— WHAT YOU WILL DO —
An exact copy of every entry below is required, and no picture may appear in it.

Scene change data
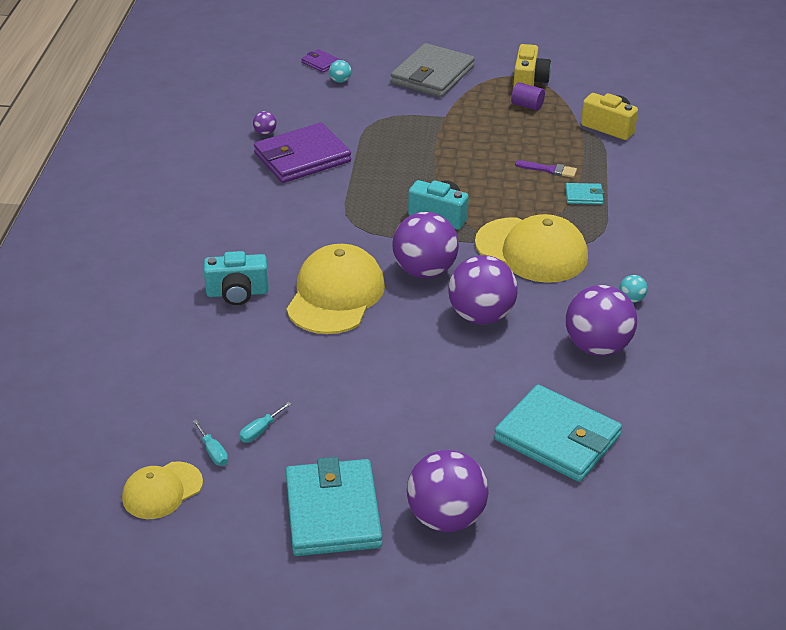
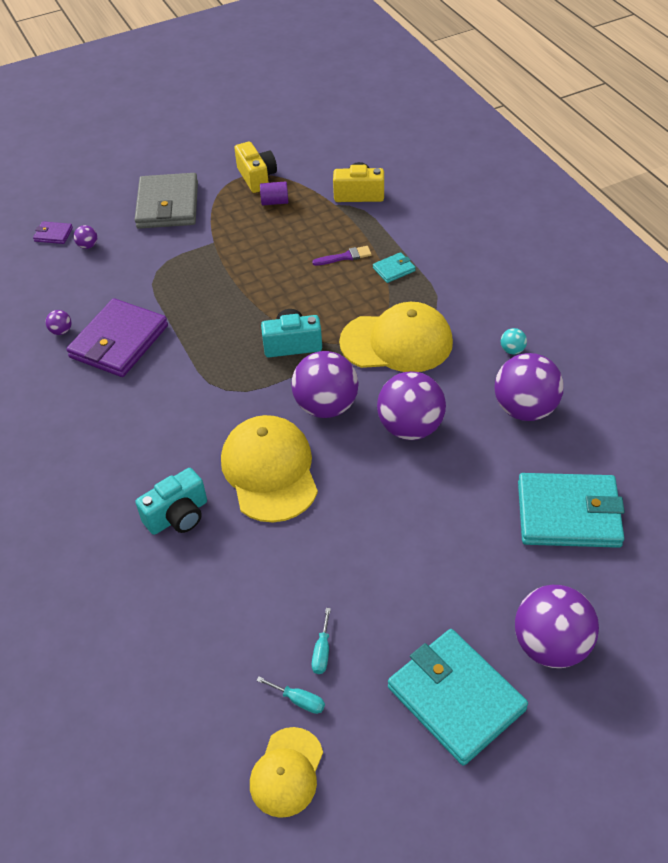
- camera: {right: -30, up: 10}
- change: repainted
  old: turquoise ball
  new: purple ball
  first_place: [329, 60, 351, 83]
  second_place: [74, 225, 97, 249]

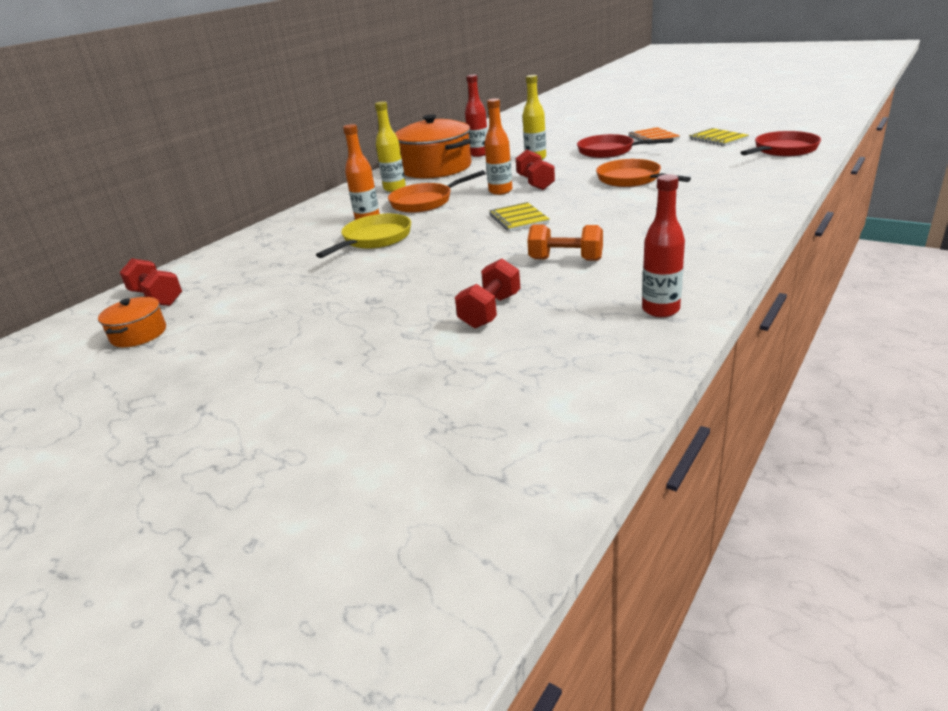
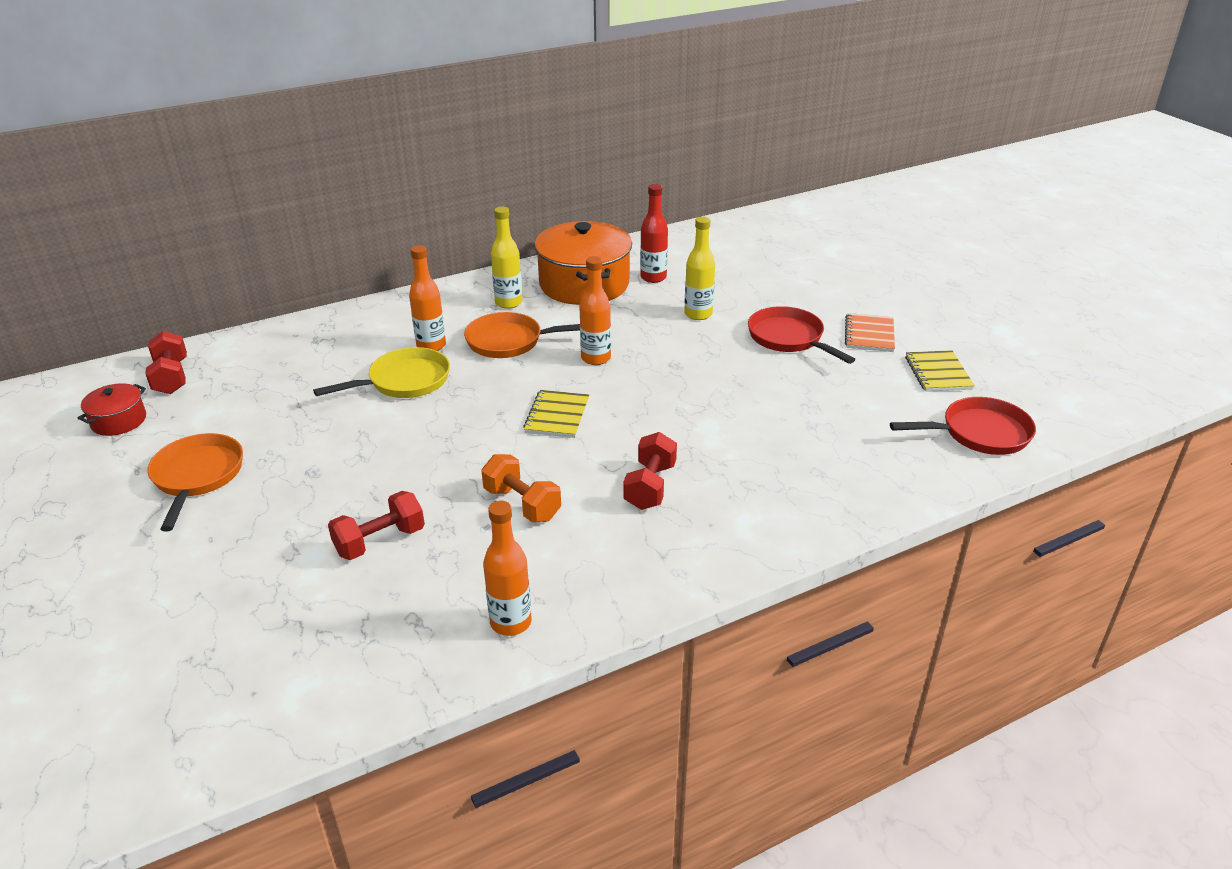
- camera: {right: 25, up: 5}
- change: shifted
  old: red dumbbell
  first_place: [516, 149, 555, 190]
  second_place: [624, 432, 677, 510]
- change: shifted
  old: orange pan
  first_place: [596, 159, 691, 187]
  second_place: [148, 433, 243, 532]
- change: repainted
  old: red bottle
  new: orange bottle
  first_place: [642, 174, 685, 317]
  second_place: [483, 501, 532, 636]
- change: repainted
  old: orange pot
  new: red pot
  first_place: [98, 297, 166, 347]
  second_place: [78, 383, 146, 436]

— TASK RESULT —
- camera: {right: -30, up: 10}
- change: repainted
  old: turquoise ball
  new: purple ball
  first_place: [329, 60, 351, 83]
  second_place: [74, 225, 97, 249]

- camera: {right: 25, up: 5}
- change: shifted
  old: red dumbbell
  first_place: [516, 149, 555, 190]
  second_place: [624, 432, 677, 510]
- change: shifted
  old: orange pan
  first_place: [596, 159, 691, 187]
  second_place: [148, 433, 243, 532]
- change: repainted
  old: red bottle
  new: orange bottle
  first_place: [642, 174, 685, 317]
  second_place: [483, 501, 532, 636]
- change: repainted
  old: orange pot
  new: red pot
  first_place: [98, 297, 166, 347]
  second_place: [78, 383, 146, 436]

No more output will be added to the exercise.